## PROBLEM TO WORK ON:
Please give this listing again with "semicircle" swapped for "half-circle" and everything else left as it stands.

+ + +

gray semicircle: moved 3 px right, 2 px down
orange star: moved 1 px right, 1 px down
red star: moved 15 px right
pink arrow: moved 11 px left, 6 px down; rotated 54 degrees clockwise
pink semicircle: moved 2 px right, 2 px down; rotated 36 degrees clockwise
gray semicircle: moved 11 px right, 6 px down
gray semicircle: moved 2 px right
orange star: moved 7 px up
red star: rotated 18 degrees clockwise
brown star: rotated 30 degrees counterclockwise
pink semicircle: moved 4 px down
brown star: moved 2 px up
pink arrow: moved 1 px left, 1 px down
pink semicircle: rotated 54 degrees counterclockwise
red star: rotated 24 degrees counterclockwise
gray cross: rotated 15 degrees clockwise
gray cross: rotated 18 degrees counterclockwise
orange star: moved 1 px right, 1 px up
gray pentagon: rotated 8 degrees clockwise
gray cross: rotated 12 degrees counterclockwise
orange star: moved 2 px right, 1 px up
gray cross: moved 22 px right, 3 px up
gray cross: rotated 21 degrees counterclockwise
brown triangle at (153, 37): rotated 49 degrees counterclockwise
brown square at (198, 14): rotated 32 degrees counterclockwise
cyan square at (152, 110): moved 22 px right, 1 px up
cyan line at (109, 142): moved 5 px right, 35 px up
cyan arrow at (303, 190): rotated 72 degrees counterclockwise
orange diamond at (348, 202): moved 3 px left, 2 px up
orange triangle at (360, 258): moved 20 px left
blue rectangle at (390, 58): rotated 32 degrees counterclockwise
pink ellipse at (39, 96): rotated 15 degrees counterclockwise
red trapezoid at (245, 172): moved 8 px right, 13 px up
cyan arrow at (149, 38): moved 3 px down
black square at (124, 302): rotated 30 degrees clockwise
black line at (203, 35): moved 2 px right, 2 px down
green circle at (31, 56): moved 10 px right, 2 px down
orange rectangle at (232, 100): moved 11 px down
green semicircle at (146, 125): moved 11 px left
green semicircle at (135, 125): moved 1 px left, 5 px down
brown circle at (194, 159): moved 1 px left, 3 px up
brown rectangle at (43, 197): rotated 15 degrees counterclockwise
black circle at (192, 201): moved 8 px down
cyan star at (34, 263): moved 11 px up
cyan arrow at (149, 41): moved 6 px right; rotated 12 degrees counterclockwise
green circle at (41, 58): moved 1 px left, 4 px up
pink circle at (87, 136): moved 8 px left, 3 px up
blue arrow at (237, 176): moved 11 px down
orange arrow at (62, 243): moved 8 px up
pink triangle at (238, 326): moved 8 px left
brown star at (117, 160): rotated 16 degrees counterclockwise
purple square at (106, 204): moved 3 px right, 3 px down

+ + +

## COMPLETED EXERCISE:
gray half-circle: moved 3 px right, 2 px down
orange star: moved 1 px right, 1 px down
red star: moved 15 px right
pink arrow: moved 11 px left, 6 px down; rotated 54 degrees clockwise
pink half-circle: moved 2 px right, 2 px down; rotated 36 degrees clockwise
gray half-circle: moved 11 px right, 6 px down
gray half-circle: moved 2 px right
orange star: moved 7 px up
red star: rotated 18 degrees clockwise
brown star: rotated 30 degrees counterclockwise
pink half-circle: moved 4 px down
brown star: moved 2 px up
pink arrow: moved 1 px left, 1 px down
pink half-circle: rotated 54 degrees counterclockwise
red star: rotated 24 degrees counterclockwise
gray cross: rotated 15 degrees clockwise
gray cross: rotated 18 degrees counterclockwise
orange star: moved 1 px right, 1 px up
gray pentagon: rotated 8 degrees clockwise
gray cross: rotated 12 degrees counterclockwise
orange star: moved 2 px right, 1 px up
gray cross: moved 22 px right, 3 px up
gray cross: rotated 21 degrees counterclockwise
brown triangle at (153, 37): rotated 49 degrees counterclockwise
brown square at (198, 14): rotated 32 degrees counterclockwise
cyan square at (152, 110): moved 22 px right, 1 px up
cyan line at (109, 142): moved 5 px right, 35 px up
cyan arrow at (303, 190): rotated 72 degrees counterclockwise
orange diamond at (348, 202): moved 3 px left, 2 px up
orange triangle at (360, 258): moved 20 px left
blue rectangle at (390, 58): rotated 32 degrees counterclockwise
pink ellipse at (39, 96): rotated 15 degrees counterclockwise
red trapezoid at (245, 172): moved 8 px right, 13 px up
cyan arrow at (149, 38): moved 3 px down
black square at (124, 302): rotated 30 degrees clockwise
black line at (203, 35): moved 2 px right, 2 px down
green circle at (31, 56): moved 10 px right, 2 px down
orange rectangle at (232, 100): moved 11 px down
green half-circle at (146, 125): moved 11 px left
green half-circle at (135, 125): moved 1 px left, 5 px down
brown circle at (194, 159): moved 1 px left, 3 px up
brown rectangle at (43, 197): rotated 15 degrees counterclockwise
black circle at (192, 201): moved 8 px down
cyan star at (34, 263): moved 11 px up
cyan arrow at (149, 41): moved 6 px right; rotated 12 degrees counterclockwise
green circle at (41, 58): moved 1 px left, 4 px up
pink circle at (87, 136): moved 8 px left, 3 px up
blue arrow at (237, 176): moved 11 px down
orange arrow at (62, 243): moved 8 px up
pink triangle at (238, 326): moved 8 px left
brown star at (117, 160): rotated 16 degrees counterclockwise
purple square at (106, 204): moved 3 px right, 3 px down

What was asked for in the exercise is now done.